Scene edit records

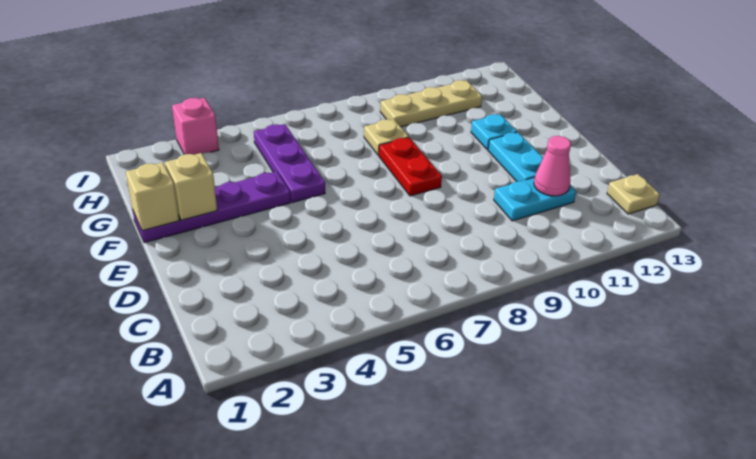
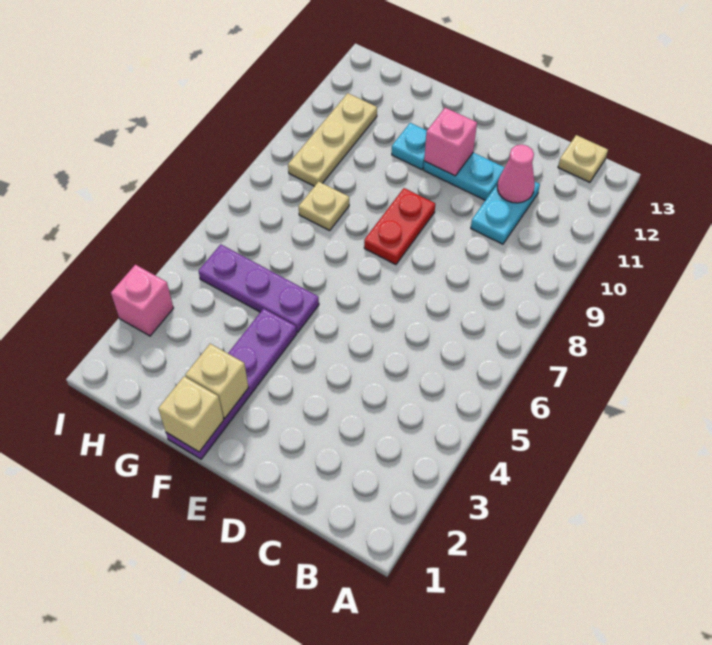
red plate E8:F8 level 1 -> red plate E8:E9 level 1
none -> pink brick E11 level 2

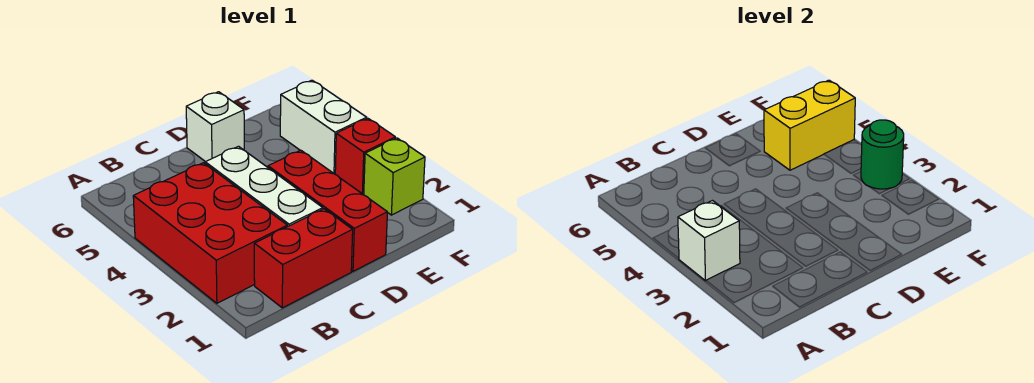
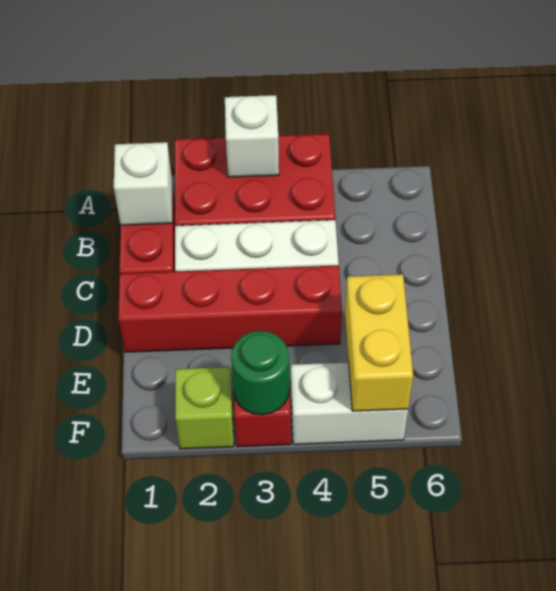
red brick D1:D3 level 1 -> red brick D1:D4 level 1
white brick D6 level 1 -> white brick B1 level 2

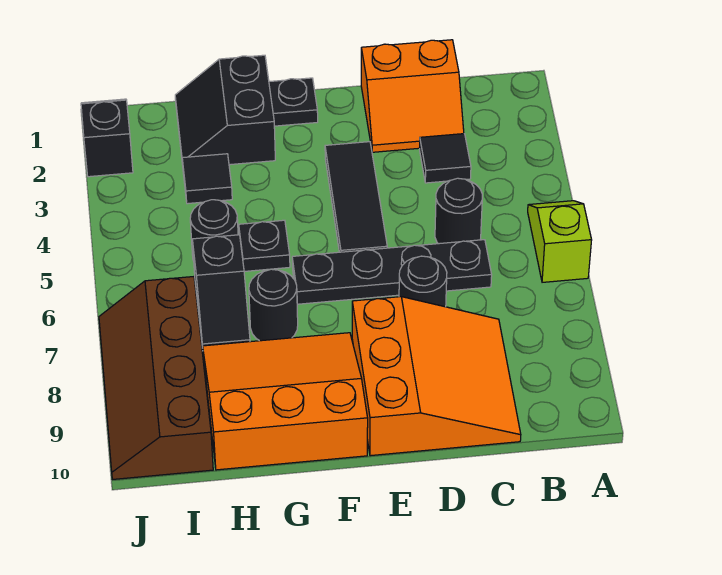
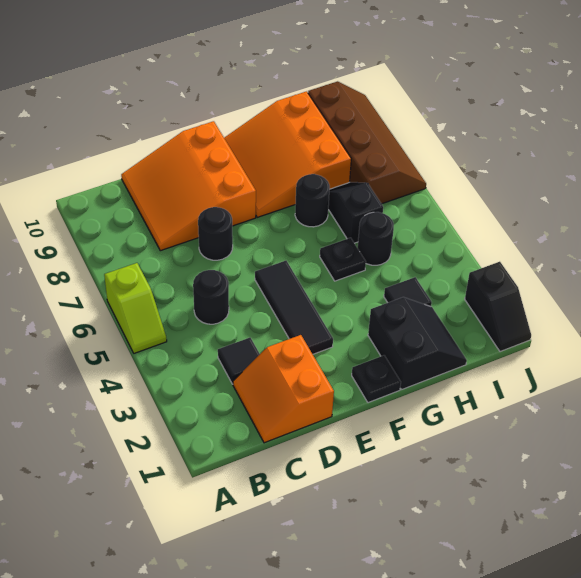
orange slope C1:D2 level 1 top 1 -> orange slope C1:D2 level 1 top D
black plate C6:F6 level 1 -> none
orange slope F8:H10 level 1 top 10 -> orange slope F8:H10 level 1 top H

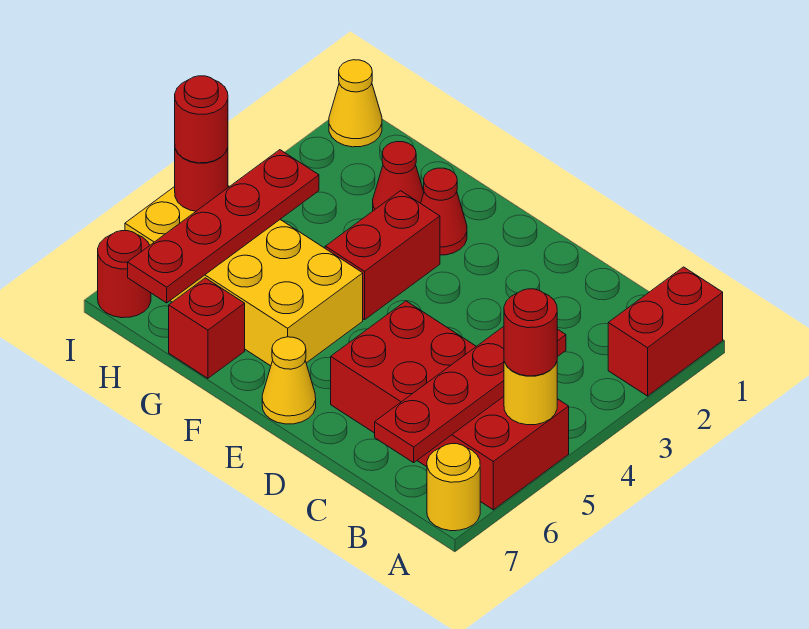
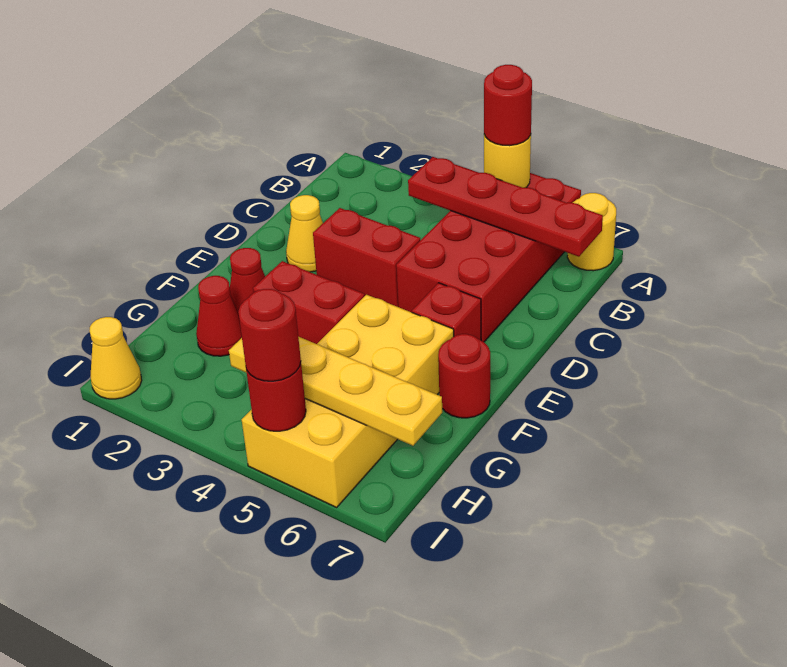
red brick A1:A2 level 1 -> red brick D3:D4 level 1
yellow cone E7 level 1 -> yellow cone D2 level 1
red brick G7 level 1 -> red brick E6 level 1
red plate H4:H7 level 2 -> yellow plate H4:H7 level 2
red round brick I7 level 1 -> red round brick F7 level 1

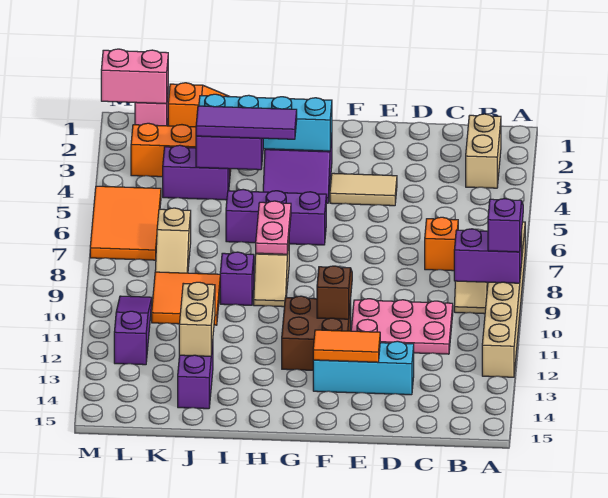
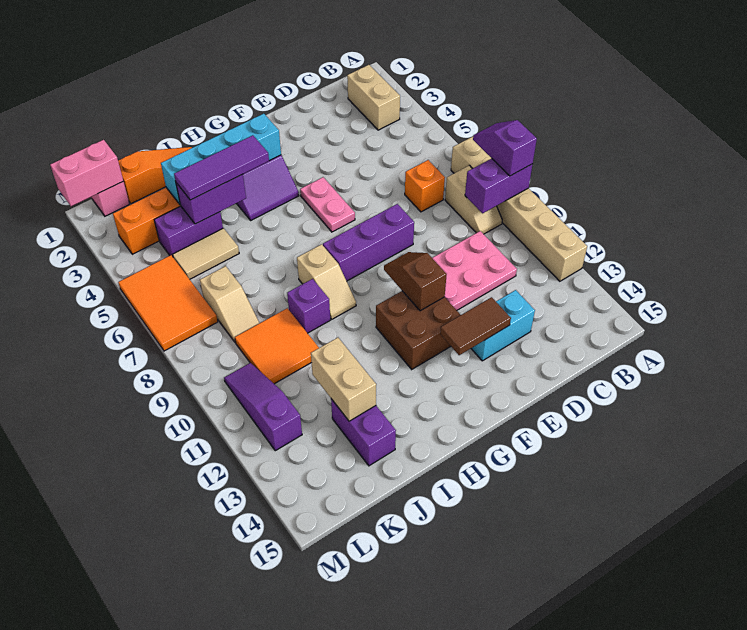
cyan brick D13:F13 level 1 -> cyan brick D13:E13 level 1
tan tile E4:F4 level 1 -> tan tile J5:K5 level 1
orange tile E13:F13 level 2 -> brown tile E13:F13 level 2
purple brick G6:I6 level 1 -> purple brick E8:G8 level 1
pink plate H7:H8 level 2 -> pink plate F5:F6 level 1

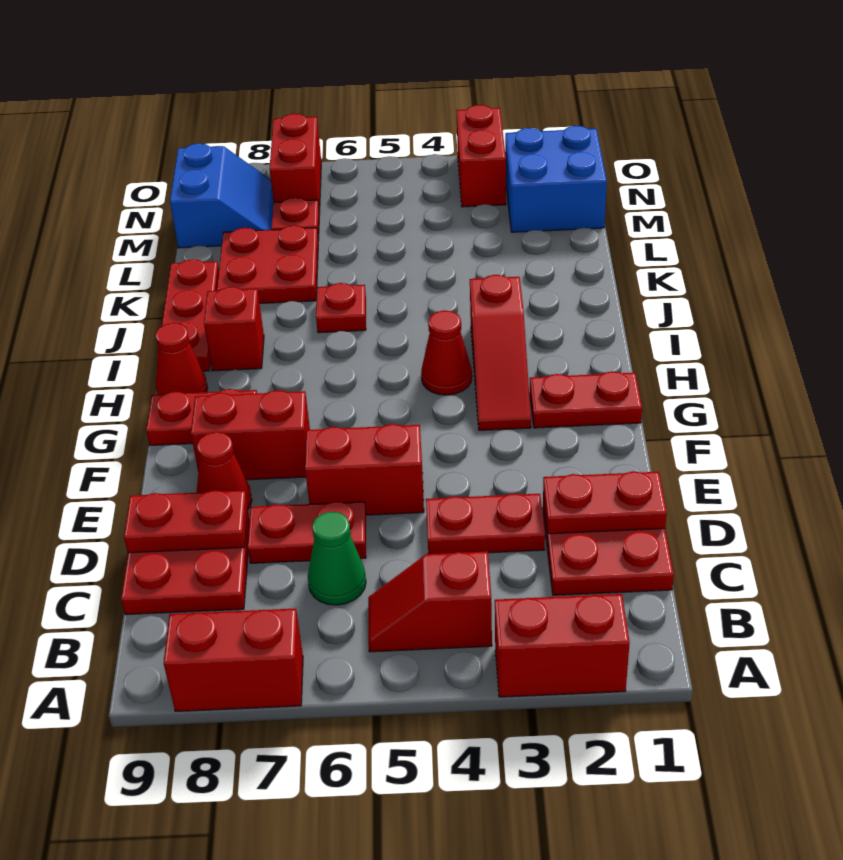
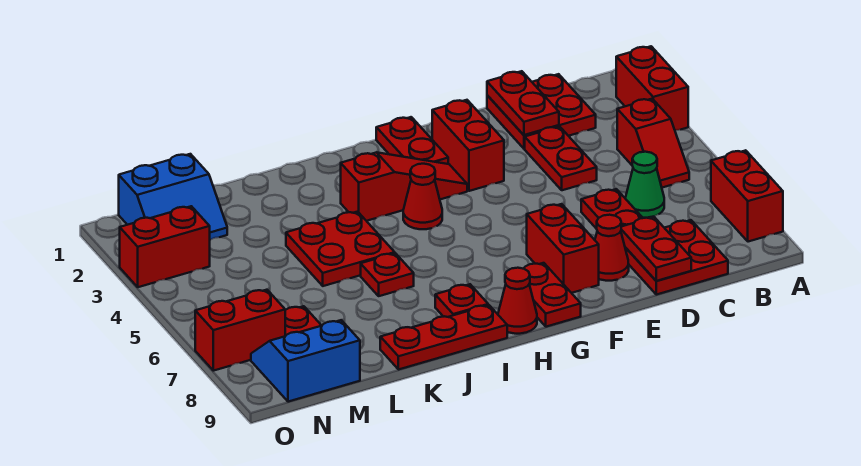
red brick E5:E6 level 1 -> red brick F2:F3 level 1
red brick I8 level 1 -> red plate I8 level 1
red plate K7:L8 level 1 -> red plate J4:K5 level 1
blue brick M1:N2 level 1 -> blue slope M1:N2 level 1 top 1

### Assignment
An exact copy of all the lines above is required, with the pictures removed.

### Task answer
red plate E8:F8 level 1 -> red plate E8:E9 level 1
none -> pink brick E11 level 2

red brick D1:D3 level 1 -> red brick D1:D4 level 1
white brick D6 level 1 -> white brick B1 level 2

orange slope C1:D2 level 1 top 1 -> orange slope C1:D2 level 1 top D
black plate C6:F6 level 1 -> none
orange slope F8:H10 level 1 top 10 -> orange slope F8:H10 level 1 top H

red brick A1:A2 level 1 -> red brick D3:D4 level 1
yellow cone E7 level 1 -> yellow cone D2 level 1
red brick G7 level 1 -> red brick E6 level 1
red plate H4:H7 level 2 -> yellow plate H4:H7 level 2
red round brick I7 level 1 -> red round brick F7 level 1

cyan brick D13:F13 level 1 -> cyan brick D13:E13 level 1
tan tile E4:F4 level 1 -> tan tile J5:K5 level 1
orange tile E13:F13 level 2 -> brown tile E13:F13 level 2
purple brick G6:I6 level 1 -> purple brick E8:G8 level 1
pink plate H7:H8 level 2 -> pink plate F5:F6 level 1

red brick E5:E6 level 1 -> red brick F2:F3 level 1
red brick I8 level 1 -> red plate I8 level 1
red plate K7:L8 level 1 -> red plate J4:K5 level 1
blue brick M1:N2 level 1 -> blue slope M1:N2 level 1 top 1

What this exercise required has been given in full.